ENTRIES PROVIDED START

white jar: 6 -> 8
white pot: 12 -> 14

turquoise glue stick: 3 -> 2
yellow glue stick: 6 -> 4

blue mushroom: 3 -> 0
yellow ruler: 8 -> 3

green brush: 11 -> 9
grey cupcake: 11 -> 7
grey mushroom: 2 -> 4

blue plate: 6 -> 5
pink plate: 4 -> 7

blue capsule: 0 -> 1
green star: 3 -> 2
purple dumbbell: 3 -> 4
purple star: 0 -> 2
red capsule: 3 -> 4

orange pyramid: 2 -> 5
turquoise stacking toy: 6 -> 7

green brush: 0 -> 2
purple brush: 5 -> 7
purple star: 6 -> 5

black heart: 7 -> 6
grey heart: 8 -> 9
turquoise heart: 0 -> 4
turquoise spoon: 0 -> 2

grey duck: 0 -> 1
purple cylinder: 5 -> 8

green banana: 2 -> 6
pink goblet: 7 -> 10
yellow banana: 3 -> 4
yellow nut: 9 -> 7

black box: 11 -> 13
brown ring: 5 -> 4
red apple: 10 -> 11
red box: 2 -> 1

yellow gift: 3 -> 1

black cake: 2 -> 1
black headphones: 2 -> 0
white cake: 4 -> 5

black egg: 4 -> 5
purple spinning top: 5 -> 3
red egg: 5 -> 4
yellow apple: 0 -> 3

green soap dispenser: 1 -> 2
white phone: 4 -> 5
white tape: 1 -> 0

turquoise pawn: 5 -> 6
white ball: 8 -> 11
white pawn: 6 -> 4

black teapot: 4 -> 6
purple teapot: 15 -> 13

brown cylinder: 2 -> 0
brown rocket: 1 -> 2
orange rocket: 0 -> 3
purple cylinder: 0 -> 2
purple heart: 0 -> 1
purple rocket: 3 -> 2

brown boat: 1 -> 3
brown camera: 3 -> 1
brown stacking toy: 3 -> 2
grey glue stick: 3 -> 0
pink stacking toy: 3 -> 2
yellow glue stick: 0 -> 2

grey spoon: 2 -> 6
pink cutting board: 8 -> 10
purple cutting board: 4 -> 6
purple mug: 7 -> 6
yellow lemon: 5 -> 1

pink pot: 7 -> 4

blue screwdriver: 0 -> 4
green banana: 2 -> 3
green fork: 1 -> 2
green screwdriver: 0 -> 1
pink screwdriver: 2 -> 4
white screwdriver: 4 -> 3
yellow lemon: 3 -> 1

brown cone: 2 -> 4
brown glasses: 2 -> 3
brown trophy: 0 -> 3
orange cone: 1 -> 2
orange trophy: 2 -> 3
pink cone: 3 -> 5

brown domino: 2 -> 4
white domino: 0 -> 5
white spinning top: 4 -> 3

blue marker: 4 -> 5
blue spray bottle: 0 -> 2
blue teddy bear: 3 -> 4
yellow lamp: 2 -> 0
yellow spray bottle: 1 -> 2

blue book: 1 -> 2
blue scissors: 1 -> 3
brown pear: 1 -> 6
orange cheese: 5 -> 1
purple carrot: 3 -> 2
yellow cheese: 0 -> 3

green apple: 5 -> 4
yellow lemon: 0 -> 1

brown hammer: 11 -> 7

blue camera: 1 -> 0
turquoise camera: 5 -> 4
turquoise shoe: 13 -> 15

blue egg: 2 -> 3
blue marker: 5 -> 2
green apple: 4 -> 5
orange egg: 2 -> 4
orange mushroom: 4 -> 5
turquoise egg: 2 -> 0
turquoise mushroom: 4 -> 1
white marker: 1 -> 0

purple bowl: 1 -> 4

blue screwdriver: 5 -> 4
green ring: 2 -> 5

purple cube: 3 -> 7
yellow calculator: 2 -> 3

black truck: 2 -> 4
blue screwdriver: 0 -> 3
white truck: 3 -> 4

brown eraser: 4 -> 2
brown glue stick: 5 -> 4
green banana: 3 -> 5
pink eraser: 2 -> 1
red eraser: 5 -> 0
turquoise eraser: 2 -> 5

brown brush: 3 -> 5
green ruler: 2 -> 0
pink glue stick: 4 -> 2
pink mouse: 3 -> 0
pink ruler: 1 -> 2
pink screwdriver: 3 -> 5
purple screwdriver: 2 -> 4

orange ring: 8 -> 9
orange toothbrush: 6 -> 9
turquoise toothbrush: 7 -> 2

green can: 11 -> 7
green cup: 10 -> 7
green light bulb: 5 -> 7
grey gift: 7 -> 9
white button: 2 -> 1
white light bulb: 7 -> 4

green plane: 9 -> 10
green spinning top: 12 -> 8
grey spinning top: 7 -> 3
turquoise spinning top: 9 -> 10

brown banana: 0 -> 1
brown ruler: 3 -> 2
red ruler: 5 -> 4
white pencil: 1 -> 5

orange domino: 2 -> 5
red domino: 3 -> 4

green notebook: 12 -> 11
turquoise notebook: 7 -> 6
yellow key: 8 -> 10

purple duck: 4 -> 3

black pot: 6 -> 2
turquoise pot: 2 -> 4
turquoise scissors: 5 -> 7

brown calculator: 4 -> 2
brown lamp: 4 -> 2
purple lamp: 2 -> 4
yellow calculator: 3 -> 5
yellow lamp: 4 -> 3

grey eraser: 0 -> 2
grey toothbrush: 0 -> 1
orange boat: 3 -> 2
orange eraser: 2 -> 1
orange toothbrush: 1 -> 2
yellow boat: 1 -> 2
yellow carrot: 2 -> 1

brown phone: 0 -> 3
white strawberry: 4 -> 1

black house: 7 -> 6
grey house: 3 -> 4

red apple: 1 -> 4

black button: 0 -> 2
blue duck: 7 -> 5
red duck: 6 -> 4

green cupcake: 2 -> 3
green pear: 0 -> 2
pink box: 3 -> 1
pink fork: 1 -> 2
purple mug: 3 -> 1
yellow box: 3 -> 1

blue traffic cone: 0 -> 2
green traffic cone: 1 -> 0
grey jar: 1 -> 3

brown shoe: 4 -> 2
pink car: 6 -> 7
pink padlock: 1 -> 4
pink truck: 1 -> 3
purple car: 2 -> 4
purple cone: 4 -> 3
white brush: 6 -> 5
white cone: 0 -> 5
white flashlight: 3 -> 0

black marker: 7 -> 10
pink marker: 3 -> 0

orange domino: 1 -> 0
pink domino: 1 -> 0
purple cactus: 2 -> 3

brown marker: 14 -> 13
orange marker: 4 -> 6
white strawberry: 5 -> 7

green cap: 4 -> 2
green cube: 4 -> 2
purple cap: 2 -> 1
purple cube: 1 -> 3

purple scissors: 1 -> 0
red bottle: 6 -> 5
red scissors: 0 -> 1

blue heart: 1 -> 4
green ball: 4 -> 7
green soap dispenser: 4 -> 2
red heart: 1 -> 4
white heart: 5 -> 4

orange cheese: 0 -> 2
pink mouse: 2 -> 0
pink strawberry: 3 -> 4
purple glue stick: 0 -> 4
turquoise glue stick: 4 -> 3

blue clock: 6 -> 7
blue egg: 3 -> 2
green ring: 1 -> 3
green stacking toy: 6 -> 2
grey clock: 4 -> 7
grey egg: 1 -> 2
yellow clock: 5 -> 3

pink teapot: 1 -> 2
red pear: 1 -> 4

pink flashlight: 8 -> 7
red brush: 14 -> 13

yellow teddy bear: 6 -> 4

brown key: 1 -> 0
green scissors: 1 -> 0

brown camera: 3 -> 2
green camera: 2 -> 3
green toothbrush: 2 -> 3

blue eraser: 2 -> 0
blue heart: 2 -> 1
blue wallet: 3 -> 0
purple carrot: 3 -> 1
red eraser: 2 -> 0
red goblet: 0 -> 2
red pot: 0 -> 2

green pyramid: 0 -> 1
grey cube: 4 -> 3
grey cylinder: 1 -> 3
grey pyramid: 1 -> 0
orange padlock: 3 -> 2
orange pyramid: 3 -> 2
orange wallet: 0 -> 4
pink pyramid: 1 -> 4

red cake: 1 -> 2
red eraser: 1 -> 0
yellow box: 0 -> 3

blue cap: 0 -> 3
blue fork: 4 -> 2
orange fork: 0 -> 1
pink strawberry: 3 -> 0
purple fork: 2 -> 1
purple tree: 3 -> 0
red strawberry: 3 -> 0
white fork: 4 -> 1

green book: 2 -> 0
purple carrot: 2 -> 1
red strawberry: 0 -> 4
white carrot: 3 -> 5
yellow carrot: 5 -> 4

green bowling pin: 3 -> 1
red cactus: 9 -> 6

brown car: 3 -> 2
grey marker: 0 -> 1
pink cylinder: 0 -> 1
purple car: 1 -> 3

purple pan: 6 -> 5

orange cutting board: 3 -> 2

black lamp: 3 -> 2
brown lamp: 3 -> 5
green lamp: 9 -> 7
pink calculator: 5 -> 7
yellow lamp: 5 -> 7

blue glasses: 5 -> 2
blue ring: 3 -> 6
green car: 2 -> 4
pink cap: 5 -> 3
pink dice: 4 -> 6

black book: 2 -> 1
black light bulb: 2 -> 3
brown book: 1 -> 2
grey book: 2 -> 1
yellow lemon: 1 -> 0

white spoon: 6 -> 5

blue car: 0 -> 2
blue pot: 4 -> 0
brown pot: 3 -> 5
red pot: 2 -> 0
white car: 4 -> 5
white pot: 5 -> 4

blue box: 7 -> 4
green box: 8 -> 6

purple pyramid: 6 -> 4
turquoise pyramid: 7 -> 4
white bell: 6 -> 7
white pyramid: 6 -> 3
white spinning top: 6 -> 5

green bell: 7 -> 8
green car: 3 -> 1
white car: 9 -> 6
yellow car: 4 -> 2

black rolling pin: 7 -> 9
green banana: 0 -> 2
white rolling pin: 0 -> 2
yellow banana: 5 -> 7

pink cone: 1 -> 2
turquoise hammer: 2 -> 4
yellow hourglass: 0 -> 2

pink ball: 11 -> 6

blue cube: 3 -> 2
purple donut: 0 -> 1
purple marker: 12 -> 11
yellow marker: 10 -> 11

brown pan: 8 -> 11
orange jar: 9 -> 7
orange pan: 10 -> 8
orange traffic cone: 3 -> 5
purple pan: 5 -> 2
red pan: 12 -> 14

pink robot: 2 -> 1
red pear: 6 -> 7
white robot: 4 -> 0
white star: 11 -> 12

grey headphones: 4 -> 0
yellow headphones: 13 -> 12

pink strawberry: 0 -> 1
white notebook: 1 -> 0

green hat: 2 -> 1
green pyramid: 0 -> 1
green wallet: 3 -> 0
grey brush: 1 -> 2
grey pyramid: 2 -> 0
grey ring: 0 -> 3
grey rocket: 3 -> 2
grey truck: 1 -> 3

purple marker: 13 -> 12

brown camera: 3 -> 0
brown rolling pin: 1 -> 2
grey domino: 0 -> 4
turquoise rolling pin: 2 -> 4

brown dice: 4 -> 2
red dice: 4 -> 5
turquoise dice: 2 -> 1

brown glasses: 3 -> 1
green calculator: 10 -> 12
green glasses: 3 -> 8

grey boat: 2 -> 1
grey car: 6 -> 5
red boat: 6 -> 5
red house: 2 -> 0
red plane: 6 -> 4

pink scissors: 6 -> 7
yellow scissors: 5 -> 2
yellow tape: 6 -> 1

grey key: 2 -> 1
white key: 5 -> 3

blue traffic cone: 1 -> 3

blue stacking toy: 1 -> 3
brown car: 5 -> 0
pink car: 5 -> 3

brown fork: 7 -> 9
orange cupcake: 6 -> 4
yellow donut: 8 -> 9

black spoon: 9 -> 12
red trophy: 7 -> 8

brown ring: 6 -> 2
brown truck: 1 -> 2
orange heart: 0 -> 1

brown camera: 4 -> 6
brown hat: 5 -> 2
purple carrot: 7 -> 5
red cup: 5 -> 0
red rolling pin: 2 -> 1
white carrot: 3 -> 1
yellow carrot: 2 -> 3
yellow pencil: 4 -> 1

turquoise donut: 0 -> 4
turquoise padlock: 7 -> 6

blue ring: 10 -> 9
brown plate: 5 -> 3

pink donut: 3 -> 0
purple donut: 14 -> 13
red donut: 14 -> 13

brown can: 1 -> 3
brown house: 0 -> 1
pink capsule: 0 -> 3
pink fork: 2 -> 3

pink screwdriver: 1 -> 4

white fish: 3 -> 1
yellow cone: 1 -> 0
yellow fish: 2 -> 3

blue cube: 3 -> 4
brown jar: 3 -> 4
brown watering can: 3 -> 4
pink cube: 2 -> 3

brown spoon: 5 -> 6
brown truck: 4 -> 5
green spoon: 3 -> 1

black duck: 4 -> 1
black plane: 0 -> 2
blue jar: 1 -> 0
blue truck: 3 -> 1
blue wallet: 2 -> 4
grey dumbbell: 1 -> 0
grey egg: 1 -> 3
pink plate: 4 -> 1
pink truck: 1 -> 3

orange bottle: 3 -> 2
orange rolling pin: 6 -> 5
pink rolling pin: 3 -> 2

ENTRIES PROVIDED END

The lines above from the one containing "green banana: 3 -> 5" through the one containing "purple lamp: 2 -> 4" are to be set down exactly, and no others.

▸ YOUR RESPONSE:
green banana: 3 -> 5
pink eraser: 2 -> 1
red eraser: 5 -> 0
turquoise eraser: 2 -> 5

brown brush: 3 -> 5
green ruler: 2 -> 0
pink glue stick: 4 -> 2
pink mouse: 3 -> 0
pink ruler: 1 -> 2
pink screwdriver: 3 -> 5
purple screwdriver: 2 -> 4

orange ring: 8 -> 9
orange toothbrush: 6 -> 9
turquoise toothbrush: 7 -> 2

green can: 11 -> 7
green cup: 10 -> 7
green light bulb: 5 -> 7
grey gift: 7 -> 9
white button: 2 -> 1
white light bulb: 7 -> 4

green plane: 9 -> 10
green spinning top: 12 -> 8
grey spinning top: 7 -> 3
turquoise spinning top: 9 -> 10

brown banana: 0 -> 1
brown ruler: 3 -> 2
red ruler: 5 -> 4
white pencil: 1 -> 5

orange domino: 2 -> 5
red domino: 3 -> 4

green notebook: 12 -> 11
turquoise notebook: 7 -> 6
yellow key: 8 -> 10

purple duck: 4 -> 3

black pot: 6 -> 2
turquoise pot: 2 -> 4
turquoise scissors: 5 -> 7

brown calculator: 4 -> 2
brown lamp: 4 -> 2
purple lamp: 2 -> 4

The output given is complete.